Collected data entries:

------------------------------------------------

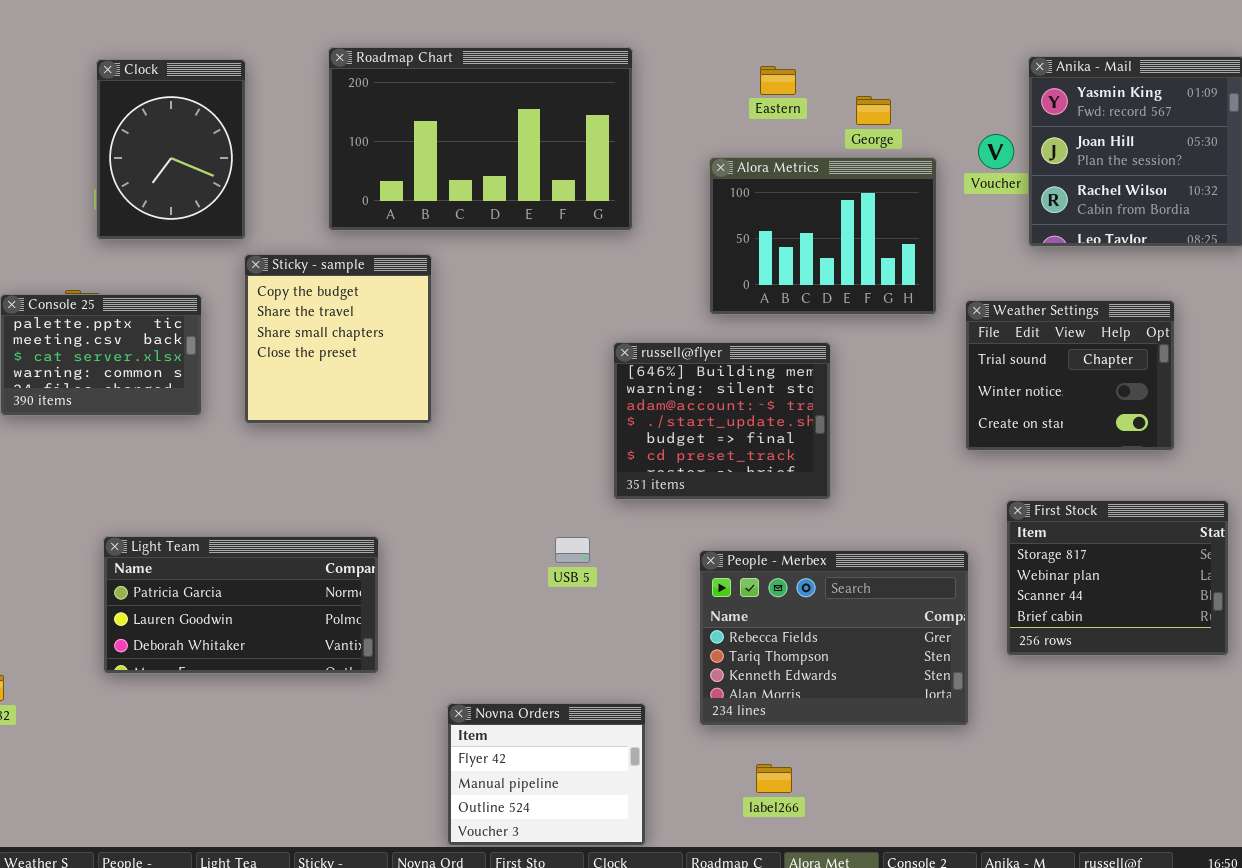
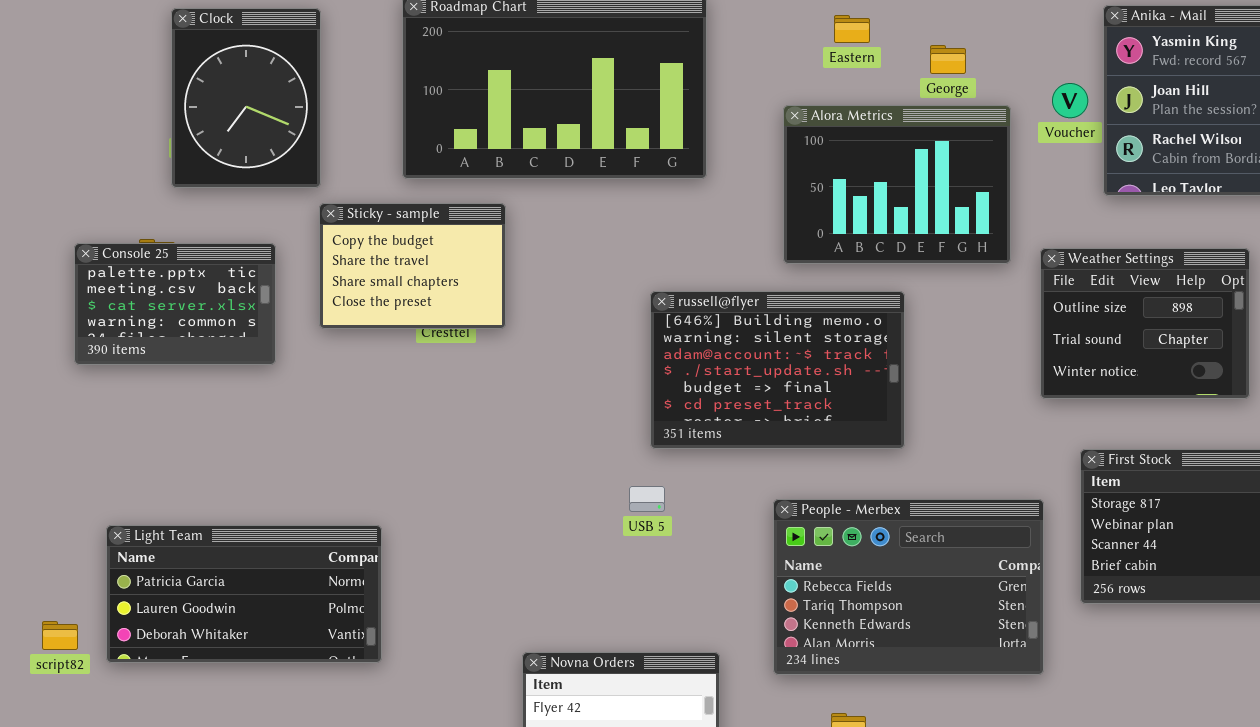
Sticky - sample: [244,254,432,424] -> [319,203,506,329], resized
Weather Settings: [965,300,1175,451] -> [1040,248,1250,399], scrolled up 1 row
russell@flyer: [613,342,831,500] -> [650,291,905,449], resized
Light Team: [103,536,379,674] -> [106,525,382,663], moved

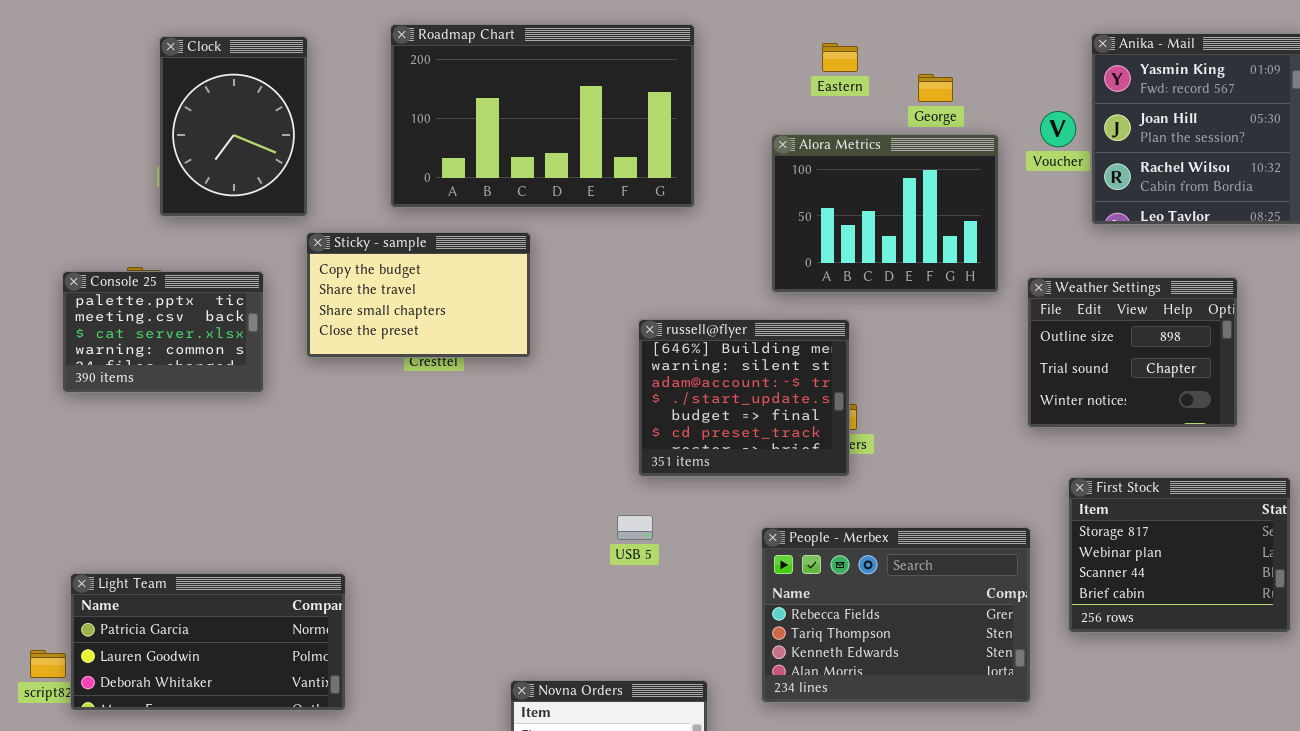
Sticky - sample: [319,203,506,329] -> [306,232,531,358], resized
russell@flyer: [650,291,905,449] -> [638,319,850,477], resized
Light Team: [106,525,382,663] -> [70,573,346,711], moved

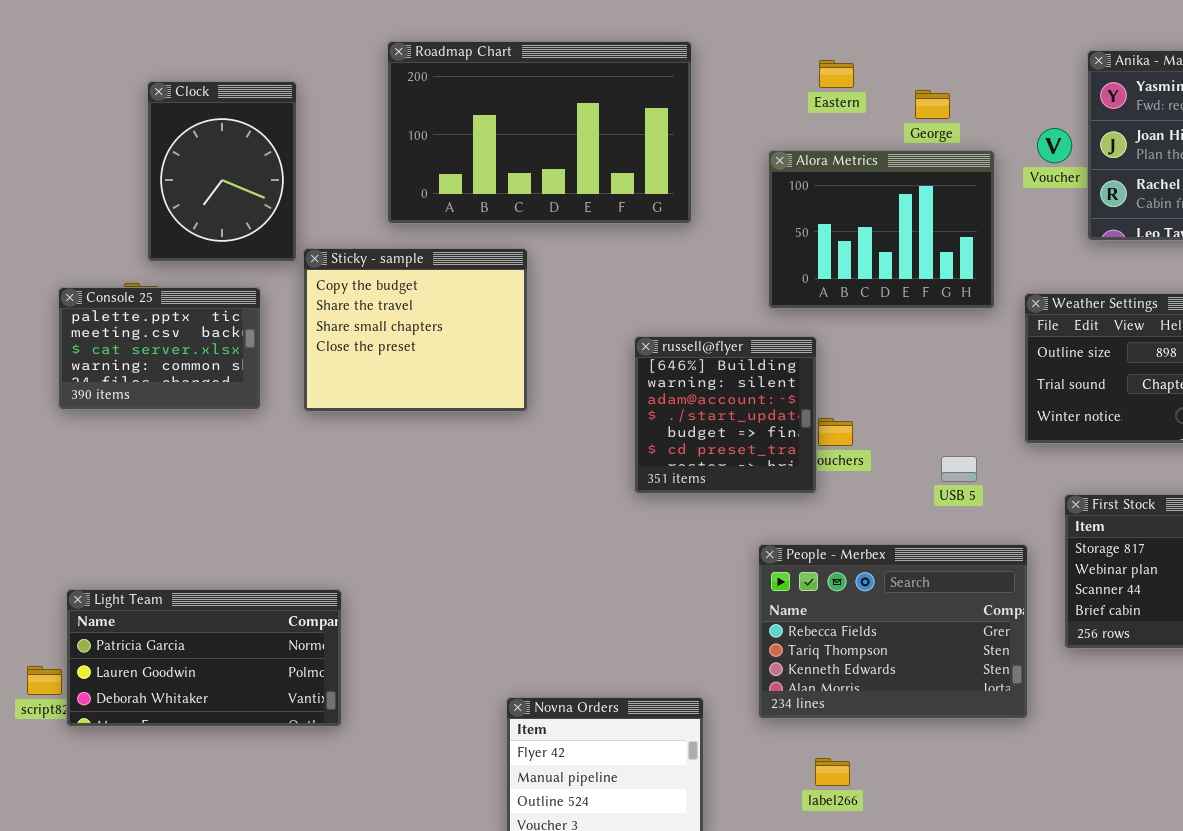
Clock: [159,36,308,217] -> [147,81,297,262], moved
Sticky - sample: [306,232,531,358] -> [303,248,528,412], resized
russell@flyer: [638,319,850,477] -> [634,336,817,494], resized
USB 5: [617,515,653,540] -> [941,456,977,482], moved

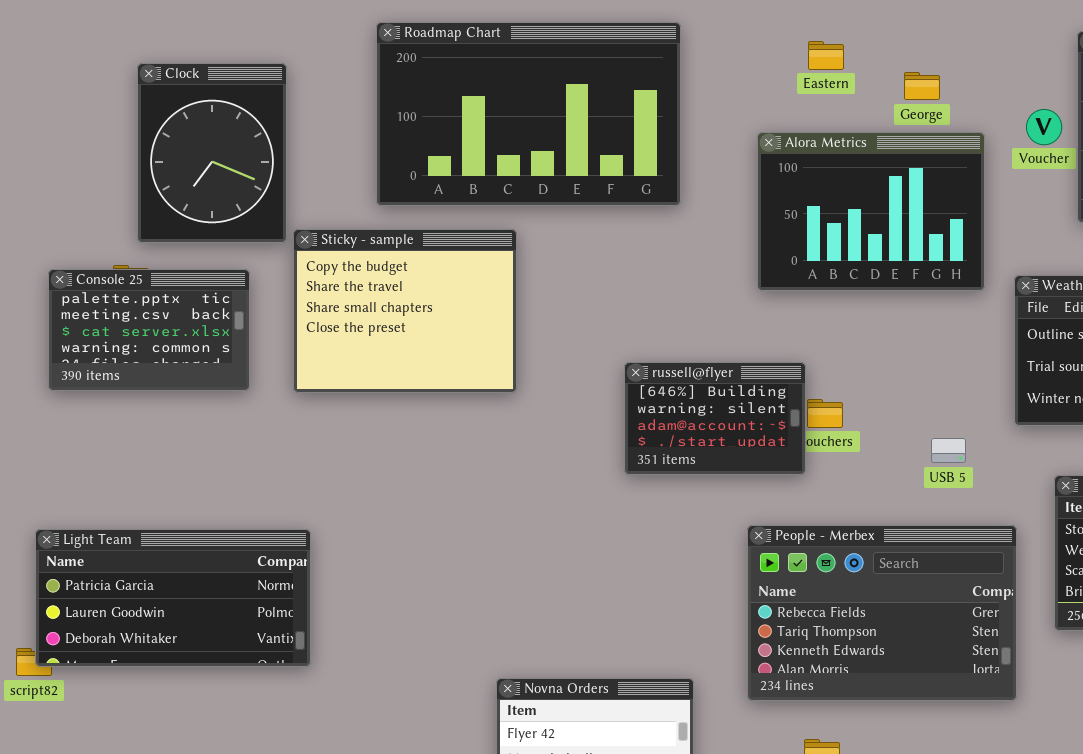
russell@flyer: [634,336,817,494] -> [624,362,806,475], resized
Light Team: [66,589,342,727] -> [35,529,311,667], moved

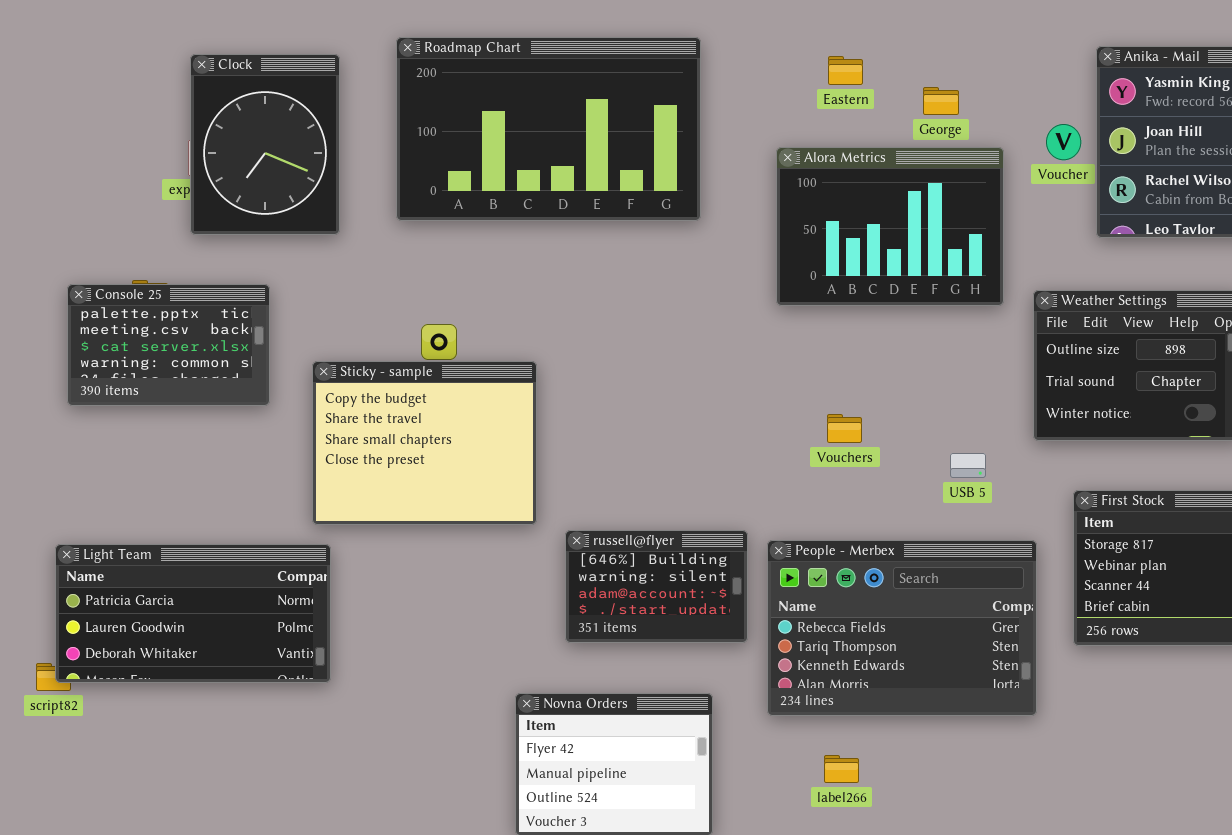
Clock: [137,63,287,243] -> [190,54,340,235], moved
Sticky - sample: [293,229,517,393] -> [312,361,537,525], moved
russell@flyer: [624,362,806,475] -> [565,530,748,643], moved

------------------------------------------------

Print the records above again exactly. Leave out the images.

=== ANSWER TO THIS TASK ===
Sticky - sample: [244,254,432,424] -> [319,203,506,329], resized
Weather Settings: [965,300,1175,451] -> [1040,248,1250,399], scrolled up 1 row
russell@flyer: [613,342,831,500] -> [650,291,905,449], resized
Light Team: [103,536,379,674] -> [106,525,382,663], moved

Sticky - sample: [319,203,506,329] -> [306,232,531,358], resized
russell@flyer: [650,291,905,449] -> [638,319,850,477], resized
Light Team: [106,525,382,663] -> [70,573,346,711], moved

Clock: [159,36,308,217] -> [147,81,297,262], moved
Sticky - sample: [306,232,531,358] -> [303,248,528,412], resized
russell@flyer: [638,319,850,477] -> [634,336,817,494], resized
USB 5: [617,515,653,540] -> [941,456,977,482], moved

russell@flyer: [634,336,817,494] -> [624,362,806,475], resized
Light Team: [66,589,342,727] -> [35,529,311,667], moved

Clock: [137,63,287,243] -> [190,54,340,235], moved
Sticky - sample: [293,229,517,393] -> [312,361,537,525], moved
russell@flyer: [624,362,806,475] -> [565,530,748,643], moved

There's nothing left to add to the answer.